═══ STUDY MATERIAL

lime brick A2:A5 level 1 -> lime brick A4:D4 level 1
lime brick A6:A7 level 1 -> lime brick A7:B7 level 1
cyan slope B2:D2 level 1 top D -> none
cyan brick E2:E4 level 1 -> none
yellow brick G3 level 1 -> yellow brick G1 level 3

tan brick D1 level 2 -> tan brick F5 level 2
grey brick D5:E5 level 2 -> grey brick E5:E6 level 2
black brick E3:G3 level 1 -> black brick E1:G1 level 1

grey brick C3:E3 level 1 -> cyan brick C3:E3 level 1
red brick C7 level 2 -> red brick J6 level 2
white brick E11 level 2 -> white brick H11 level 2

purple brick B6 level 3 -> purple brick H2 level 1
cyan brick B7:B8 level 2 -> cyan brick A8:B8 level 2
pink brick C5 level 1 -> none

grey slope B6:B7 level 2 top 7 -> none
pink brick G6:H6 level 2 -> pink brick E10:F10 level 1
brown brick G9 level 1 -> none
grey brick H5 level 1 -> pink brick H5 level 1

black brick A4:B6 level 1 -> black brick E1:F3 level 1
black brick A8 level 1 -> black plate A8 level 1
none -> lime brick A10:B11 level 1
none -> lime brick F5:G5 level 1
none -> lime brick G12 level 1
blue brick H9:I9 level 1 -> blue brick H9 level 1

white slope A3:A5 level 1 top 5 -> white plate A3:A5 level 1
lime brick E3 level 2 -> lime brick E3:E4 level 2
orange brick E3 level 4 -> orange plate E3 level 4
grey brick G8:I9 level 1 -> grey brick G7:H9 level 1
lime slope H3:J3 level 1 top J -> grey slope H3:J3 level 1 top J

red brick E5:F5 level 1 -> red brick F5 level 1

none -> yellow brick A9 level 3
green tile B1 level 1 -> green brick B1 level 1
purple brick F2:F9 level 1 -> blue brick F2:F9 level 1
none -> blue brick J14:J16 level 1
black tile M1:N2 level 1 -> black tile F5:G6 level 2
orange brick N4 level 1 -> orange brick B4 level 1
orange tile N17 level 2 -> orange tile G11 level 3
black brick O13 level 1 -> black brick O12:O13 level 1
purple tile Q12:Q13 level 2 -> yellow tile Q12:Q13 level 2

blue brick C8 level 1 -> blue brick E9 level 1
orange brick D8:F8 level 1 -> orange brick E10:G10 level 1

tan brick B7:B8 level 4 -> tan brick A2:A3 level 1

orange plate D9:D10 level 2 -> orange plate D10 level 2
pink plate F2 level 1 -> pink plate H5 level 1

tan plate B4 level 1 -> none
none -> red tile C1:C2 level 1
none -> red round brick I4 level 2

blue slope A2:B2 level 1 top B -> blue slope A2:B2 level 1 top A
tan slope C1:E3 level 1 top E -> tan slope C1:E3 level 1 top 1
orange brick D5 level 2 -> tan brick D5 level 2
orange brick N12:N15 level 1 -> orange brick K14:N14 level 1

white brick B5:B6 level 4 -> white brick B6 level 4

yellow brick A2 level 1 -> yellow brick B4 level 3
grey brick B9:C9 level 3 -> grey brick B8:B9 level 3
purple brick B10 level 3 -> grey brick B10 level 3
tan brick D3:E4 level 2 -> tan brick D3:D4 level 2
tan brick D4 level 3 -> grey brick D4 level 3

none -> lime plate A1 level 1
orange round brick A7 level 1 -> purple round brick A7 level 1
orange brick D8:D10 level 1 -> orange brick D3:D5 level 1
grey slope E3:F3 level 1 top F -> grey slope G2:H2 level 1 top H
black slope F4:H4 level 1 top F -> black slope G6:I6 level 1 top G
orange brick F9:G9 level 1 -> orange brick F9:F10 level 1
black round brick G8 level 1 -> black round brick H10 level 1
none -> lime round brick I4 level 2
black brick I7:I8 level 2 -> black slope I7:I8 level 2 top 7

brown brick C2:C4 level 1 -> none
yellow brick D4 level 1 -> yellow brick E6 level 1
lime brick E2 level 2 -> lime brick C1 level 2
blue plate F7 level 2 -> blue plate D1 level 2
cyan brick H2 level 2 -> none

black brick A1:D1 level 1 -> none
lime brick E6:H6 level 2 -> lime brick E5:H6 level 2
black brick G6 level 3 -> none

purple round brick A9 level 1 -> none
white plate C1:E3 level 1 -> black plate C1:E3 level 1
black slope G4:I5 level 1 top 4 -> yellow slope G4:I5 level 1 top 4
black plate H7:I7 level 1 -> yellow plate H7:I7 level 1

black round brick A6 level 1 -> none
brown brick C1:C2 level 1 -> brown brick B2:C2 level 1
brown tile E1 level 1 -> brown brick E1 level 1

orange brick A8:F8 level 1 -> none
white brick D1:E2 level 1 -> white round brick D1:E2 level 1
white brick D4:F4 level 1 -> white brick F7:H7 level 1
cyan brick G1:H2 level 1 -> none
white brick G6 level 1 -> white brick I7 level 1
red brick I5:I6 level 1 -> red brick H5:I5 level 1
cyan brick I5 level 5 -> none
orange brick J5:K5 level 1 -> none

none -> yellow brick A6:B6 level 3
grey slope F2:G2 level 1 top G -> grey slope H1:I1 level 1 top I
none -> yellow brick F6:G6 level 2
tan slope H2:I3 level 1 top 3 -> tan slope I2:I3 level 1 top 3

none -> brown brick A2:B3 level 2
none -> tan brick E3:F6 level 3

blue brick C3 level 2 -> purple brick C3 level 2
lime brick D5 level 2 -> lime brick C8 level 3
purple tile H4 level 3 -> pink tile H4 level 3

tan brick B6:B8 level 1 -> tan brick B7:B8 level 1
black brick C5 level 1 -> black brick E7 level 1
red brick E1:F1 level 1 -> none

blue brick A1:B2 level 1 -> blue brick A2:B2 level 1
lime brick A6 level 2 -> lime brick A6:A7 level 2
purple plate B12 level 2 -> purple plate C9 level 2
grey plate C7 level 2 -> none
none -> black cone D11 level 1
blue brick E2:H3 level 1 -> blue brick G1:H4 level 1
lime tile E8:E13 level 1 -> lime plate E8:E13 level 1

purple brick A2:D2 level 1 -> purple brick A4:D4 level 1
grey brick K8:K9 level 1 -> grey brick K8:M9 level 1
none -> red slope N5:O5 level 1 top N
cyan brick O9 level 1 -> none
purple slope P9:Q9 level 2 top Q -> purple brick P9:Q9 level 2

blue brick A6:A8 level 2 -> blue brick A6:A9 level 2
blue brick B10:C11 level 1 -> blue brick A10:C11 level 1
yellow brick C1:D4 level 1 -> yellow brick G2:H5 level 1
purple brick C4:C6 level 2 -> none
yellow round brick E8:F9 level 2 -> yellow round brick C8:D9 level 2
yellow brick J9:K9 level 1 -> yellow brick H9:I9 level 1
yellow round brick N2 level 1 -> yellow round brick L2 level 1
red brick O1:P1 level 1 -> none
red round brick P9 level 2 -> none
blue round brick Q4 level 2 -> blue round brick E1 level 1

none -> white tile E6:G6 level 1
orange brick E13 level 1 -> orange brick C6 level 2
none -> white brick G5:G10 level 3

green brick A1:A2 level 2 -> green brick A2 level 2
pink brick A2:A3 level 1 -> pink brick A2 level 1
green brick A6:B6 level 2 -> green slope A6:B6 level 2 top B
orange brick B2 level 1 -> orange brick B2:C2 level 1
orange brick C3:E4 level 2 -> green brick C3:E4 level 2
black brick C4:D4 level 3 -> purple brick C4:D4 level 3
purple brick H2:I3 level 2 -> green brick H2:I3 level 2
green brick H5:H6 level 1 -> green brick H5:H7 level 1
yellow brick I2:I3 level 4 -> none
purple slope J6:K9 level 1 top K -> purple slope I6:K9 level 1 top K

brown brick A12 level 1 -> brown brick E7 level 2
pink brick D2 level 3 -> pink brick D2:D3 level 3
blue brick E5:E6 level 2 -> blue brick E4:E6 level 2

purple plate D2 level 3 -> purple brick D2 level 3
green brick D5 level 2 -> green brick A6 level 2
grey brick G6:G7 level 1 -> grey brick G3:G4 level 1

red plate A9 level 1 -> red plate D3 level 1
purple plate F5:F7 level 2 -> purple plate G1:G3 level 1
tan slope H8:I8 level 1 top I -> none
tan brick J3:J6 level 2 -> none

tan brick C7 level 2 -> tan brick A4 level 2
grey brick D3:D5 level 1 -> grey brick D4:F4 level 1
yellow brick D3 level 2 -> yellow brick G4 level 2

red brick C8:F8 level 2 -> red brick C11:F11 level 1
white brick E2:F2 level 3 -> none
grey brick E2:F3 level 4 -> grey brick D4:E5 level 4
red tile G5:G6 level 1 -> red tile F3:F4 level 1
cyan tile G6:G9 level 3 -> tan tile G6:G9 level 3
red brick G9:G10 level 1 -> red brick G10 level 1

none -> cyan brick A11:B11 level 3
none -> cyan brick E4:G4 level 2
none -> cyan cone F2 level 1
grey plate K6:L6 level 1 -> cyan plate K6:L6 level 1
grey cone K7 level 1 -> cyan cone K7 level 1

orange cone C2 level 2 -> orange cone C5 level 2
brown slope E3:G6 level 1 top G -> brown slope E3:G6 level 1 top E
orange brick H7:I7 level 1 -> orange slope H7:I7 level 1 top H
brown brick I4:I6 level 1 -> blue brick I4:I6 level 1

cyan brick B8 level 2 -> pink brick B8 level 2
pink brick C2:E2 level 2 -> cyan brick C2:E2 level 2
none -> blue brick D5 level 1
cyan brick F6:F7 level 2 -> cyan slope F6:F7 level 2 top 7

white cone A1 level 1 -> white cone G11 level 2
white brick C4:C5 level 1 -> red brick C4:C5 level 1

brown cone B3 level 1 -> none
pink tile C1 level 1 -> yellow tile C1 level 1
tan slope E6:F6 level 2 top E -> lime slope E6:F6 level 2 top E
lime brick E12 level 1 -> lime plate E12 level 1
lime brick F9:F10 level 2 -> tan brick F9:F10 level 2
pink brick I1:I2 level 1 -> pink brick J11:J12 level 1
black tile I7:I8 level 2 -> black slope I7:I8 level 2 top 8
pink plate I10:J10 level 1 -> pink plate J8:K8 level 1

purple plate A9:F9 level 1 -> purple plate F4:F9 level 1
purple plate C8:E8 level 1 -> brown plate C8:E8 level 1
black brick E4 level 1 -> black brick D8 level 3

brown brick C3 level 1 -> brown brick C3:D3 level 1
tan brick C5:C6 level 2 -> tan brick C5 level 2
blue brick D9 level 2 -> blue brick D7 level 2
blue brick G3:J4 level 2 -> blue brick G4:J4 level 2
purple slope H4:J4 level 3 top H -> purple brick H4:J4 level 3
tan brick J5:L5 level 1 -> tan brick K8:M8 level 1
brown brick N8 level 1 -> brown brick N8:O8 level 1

══════

**TASK REQUIREMENTS:** Copy each line of the listing that carries the string "green".

**RESPONSE AREA:**
green tile B1 level 1 -> green brick B1 level 1
green brick A1:A2 level 2 -> green brick A2 level 2
green brick A6:B6 level 2 -> green slope A6:B6 level 2 top B
orange brick C3:E4 level 2 -> green brick C3:E4 level 2
purple brick H2:I3 level 2 -> green brick H2:I3 level 2
green brick H5:H6 level 1 -> green brick H5:H7 level 1
green brick D5 level 2 -> green brick A6 level 2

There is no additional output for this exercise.